__Records shown__.
------------------------------

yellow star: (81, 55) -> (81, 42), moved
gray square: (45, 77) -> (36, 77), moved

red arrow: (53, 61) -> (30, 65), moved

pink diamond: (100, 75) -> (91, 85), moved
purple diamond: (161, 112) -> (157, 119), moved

------------------------------

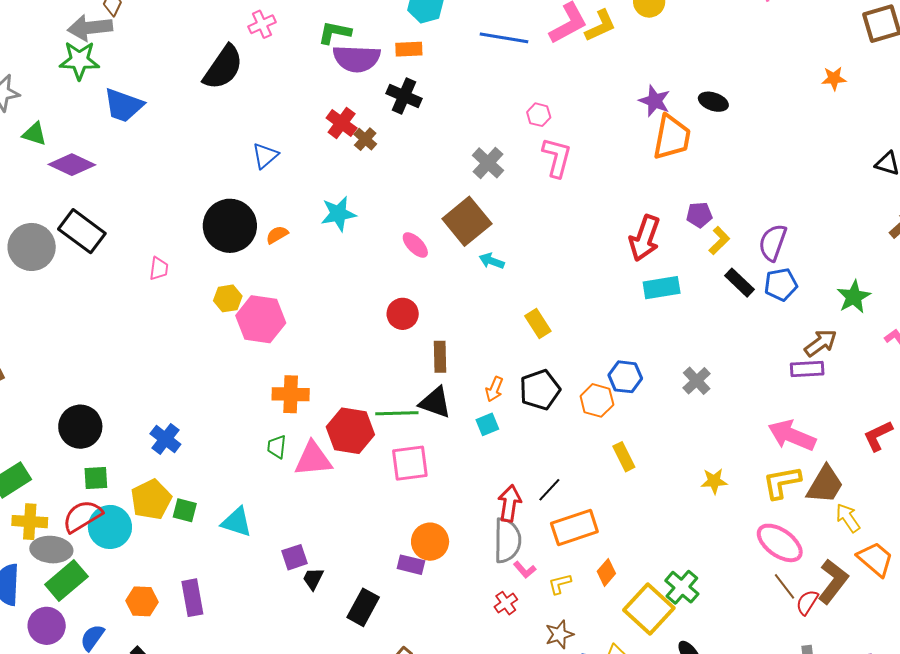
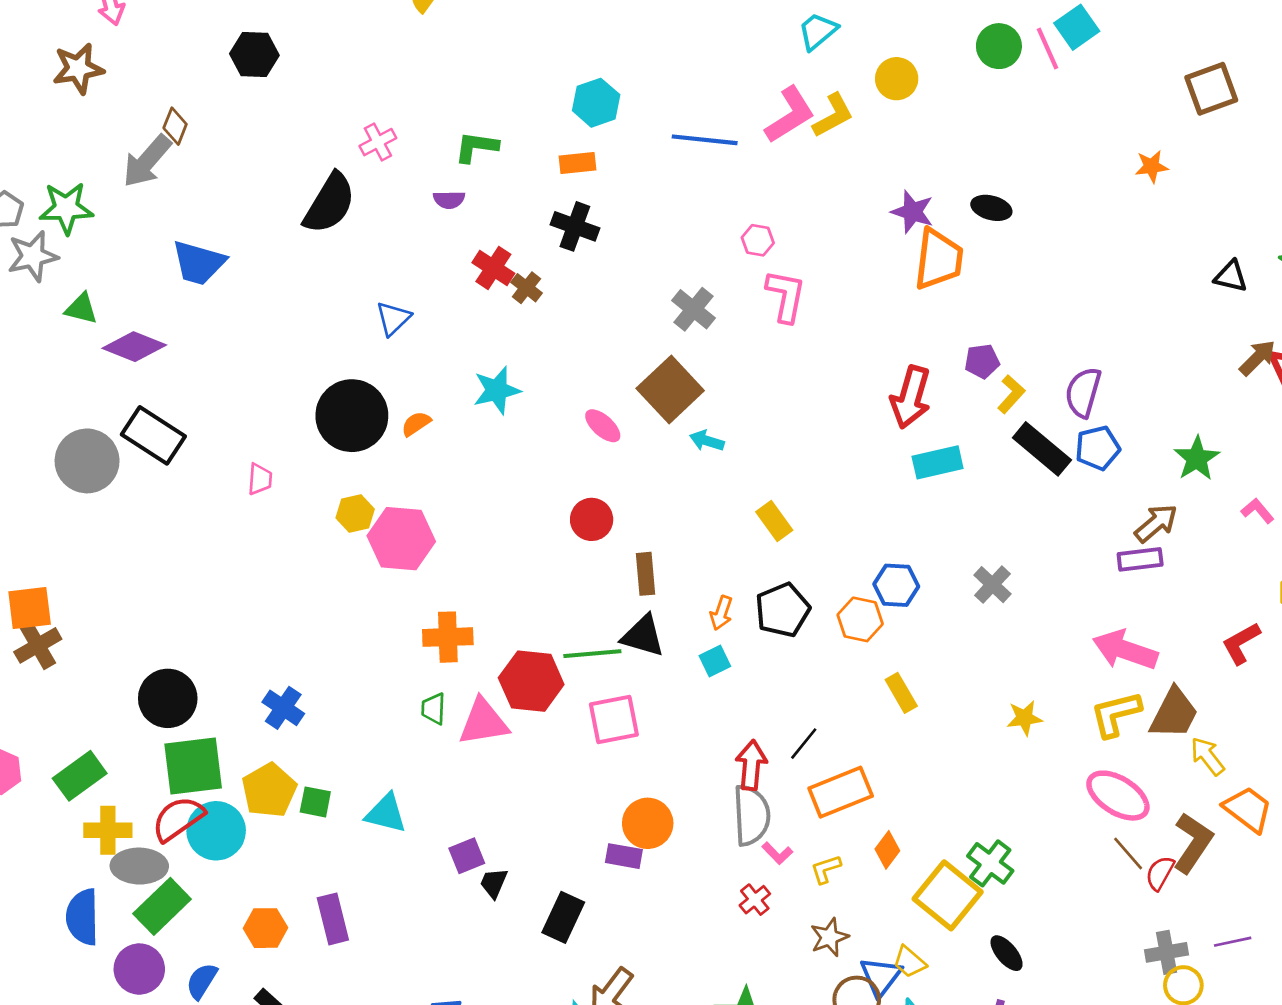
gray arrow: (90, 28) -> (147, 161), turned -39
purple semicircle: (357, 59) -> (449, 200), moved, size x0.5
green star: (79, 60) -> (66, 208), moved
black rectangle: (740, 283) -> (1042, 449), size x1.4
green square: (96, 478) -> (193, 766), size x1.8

------------------------------

__Directions__.
Determine the number of lines in the records that contain the word "green", and provide that number alone.

__Response to this exercise__.
2